▶ Problem requirements: Word for word, write out all the entries below, omitting every picture.

+++

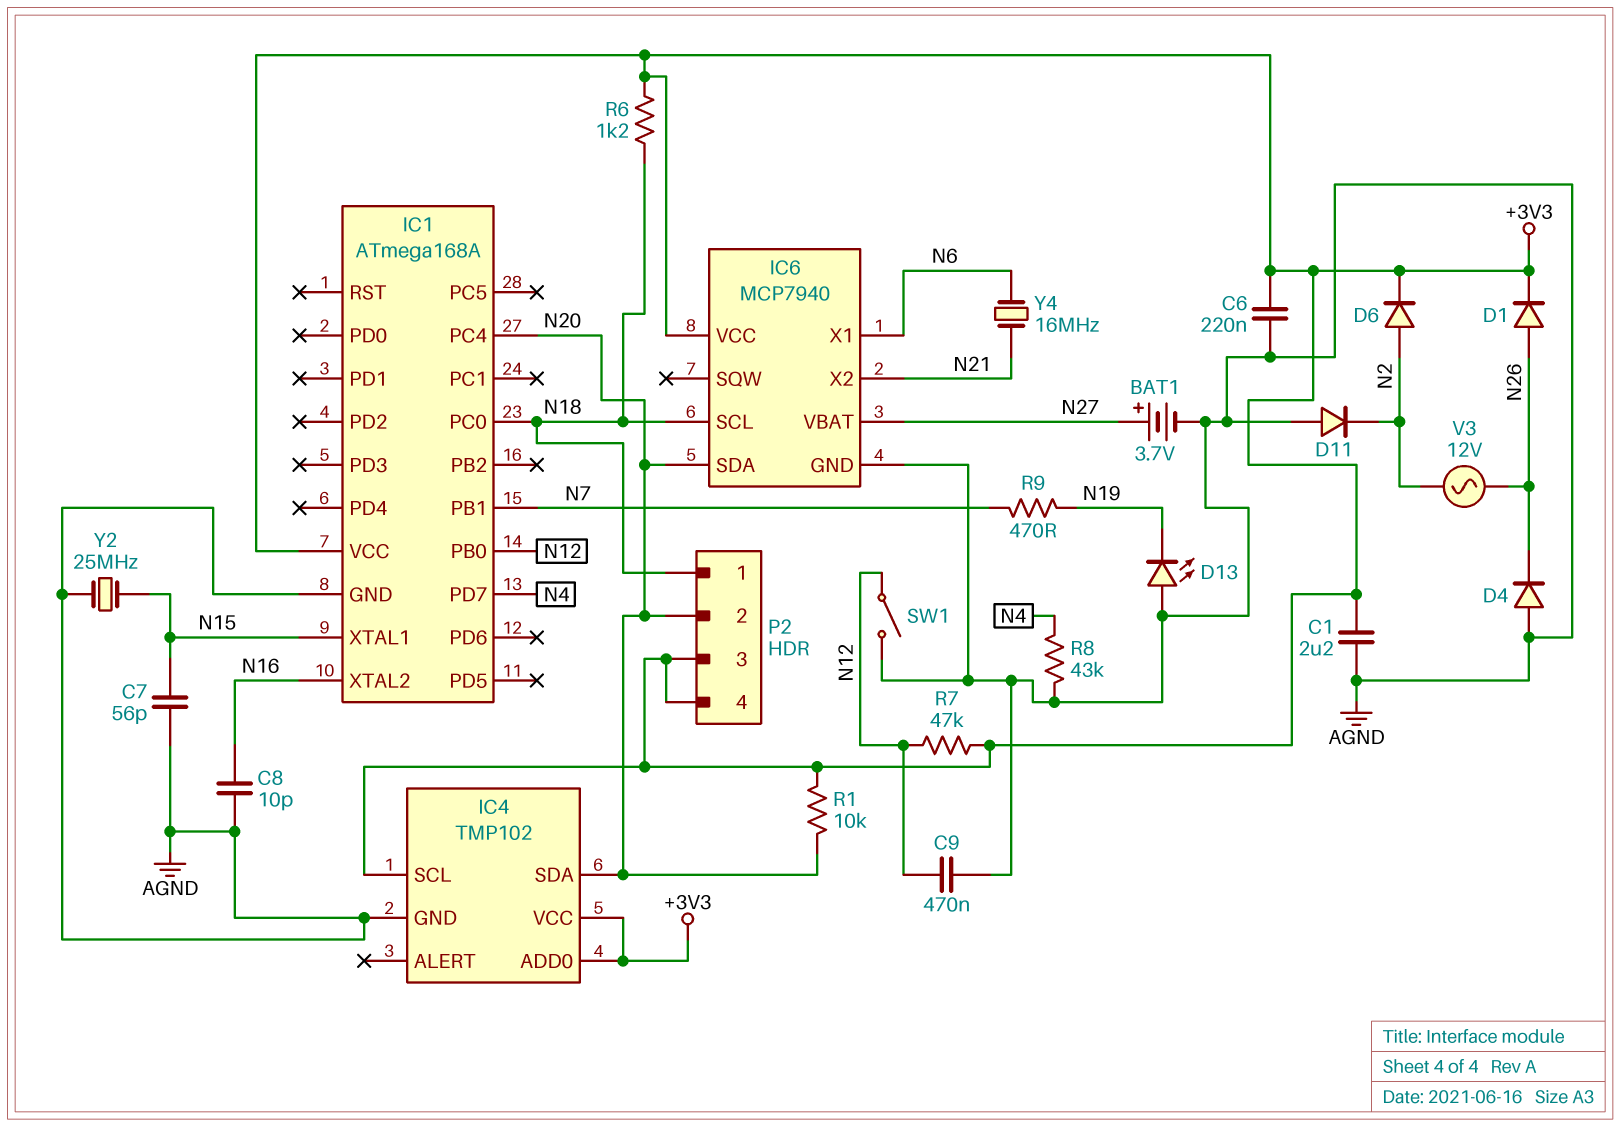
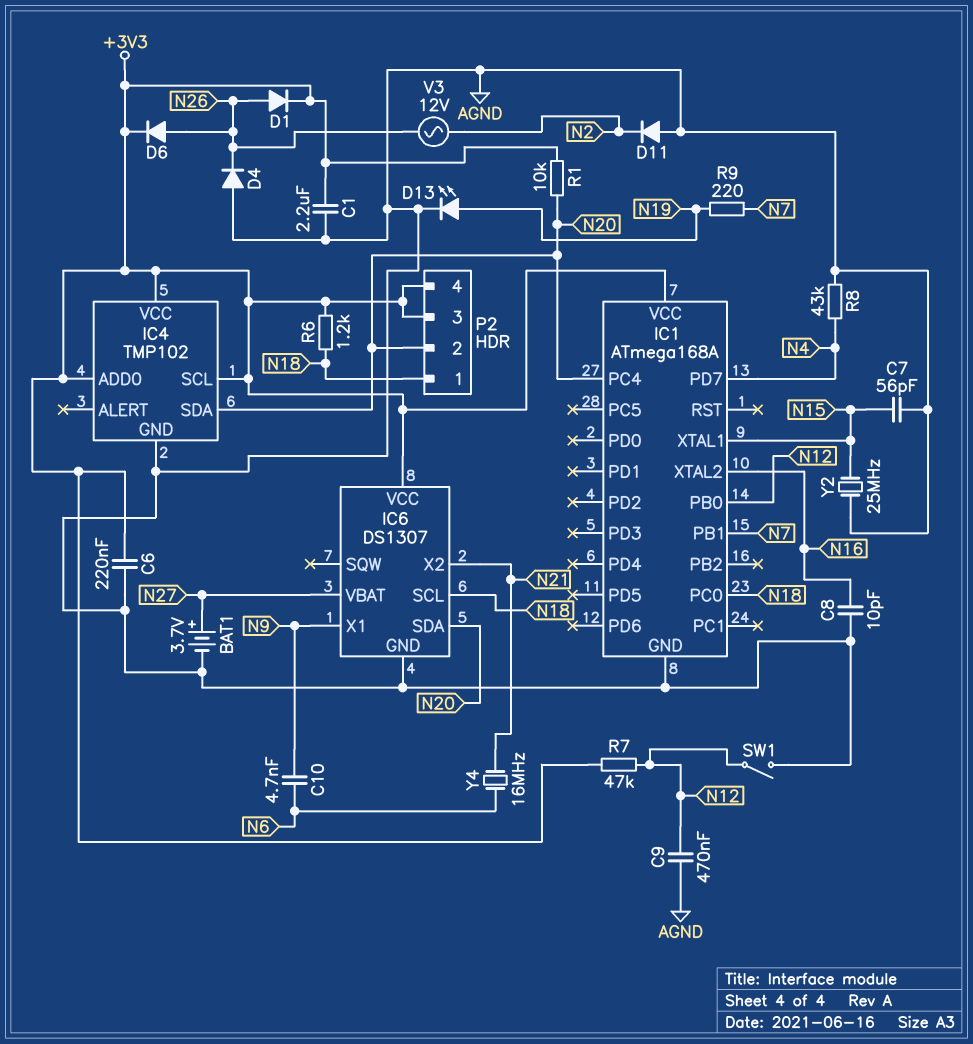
C10: none -> 4.7nF (N6, N9)
D6: diode (A N2, K +3V3) -> diode (A N26, K +3V3)
D13: LED (A AGND, K N19) -> LED (A N19, K AGND)
IC6: MCP7940 -> DS1307
IC6 pin X1: N6 -> N9
R9: 470 (N7, N19) -> 220 (N7, N19)

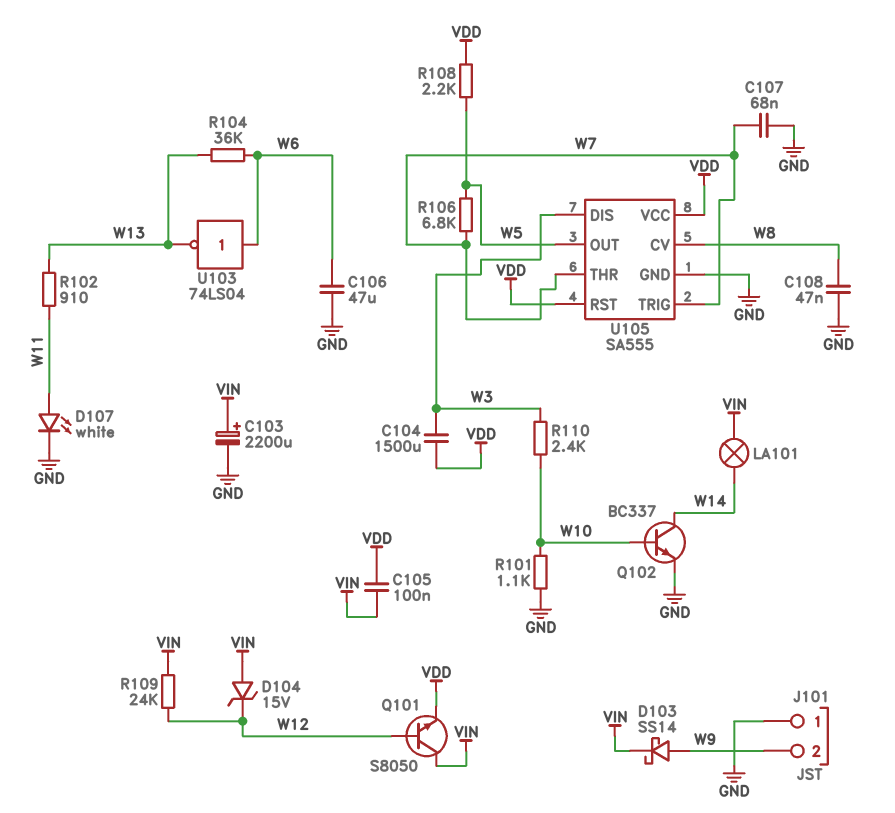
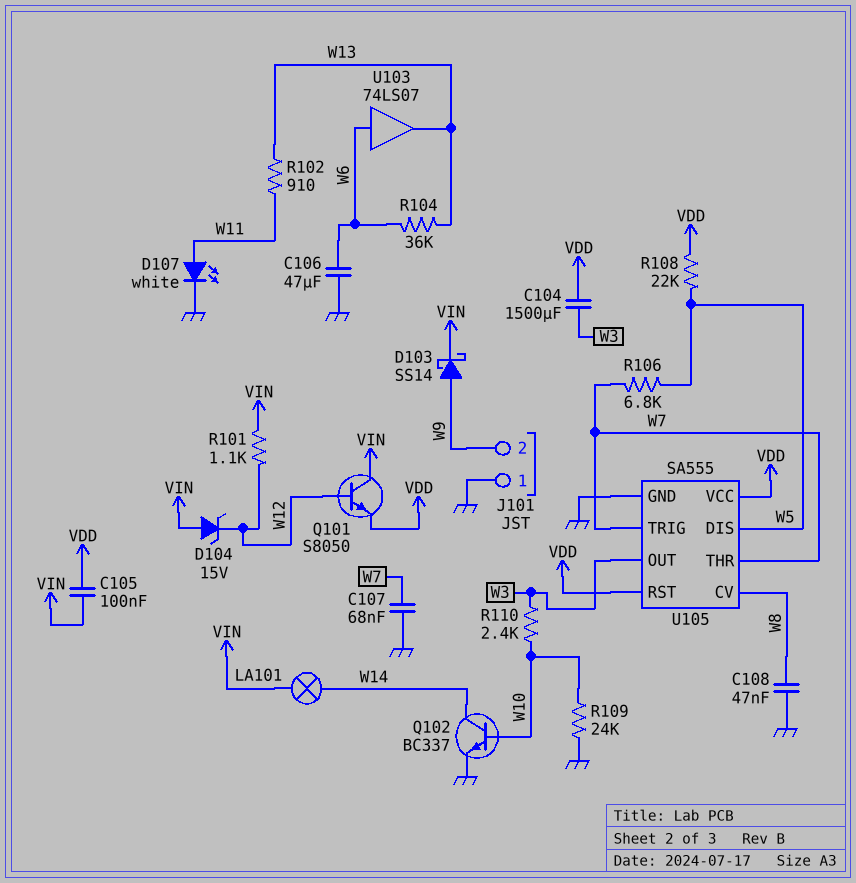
C103: 2200uF (plus VIN, minus GND) -> none
R101: 1.1k (GND, W10) -> 1.1k (VIN, W12)
R108: 2.2k (VDD, W5) -> 22k (VDD, W5)
R109: 24k (VIN, W12) -> 24k (GND, W10)
U103: NOT 74LS04 (in W6, out W13) -> buffer 74LS07 (in W6, out W13)
U105 pin DIS: W3 -> W5
U105 pin OUT: W5 -> W3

+++

▶ Written answer:
C10: none -> 4.7nF (N6, N9)
D6: diode (A N2, K +3V3) -> diode (A N26, K +3V3)
D13: LED (A AGND, K N19) -> LED (A N19, K AGND)
IC6: MCP7940 -> DS1307
IC6 pin X1: N6 -> N9
R9: 470 (N7, N19) -> 220 (N7, N19)

C103: 2200uF (plus VIN, minus GND) -> none
R101: 1.1k (GND, W10) -> 1.1k (VIN, W12)
R108: 2.2k (VDD, W5) -> 22k (VDD, W5)
R109: 24k (VIN, W12) -> 24k (GND, W10)
U103: NOT 74LS04 (in W6, out W13) -> buffer 74LS07 (in W6, out W13)
U105 pin DIS: W3 -> W5
U105 pin OUT: W5 -> W3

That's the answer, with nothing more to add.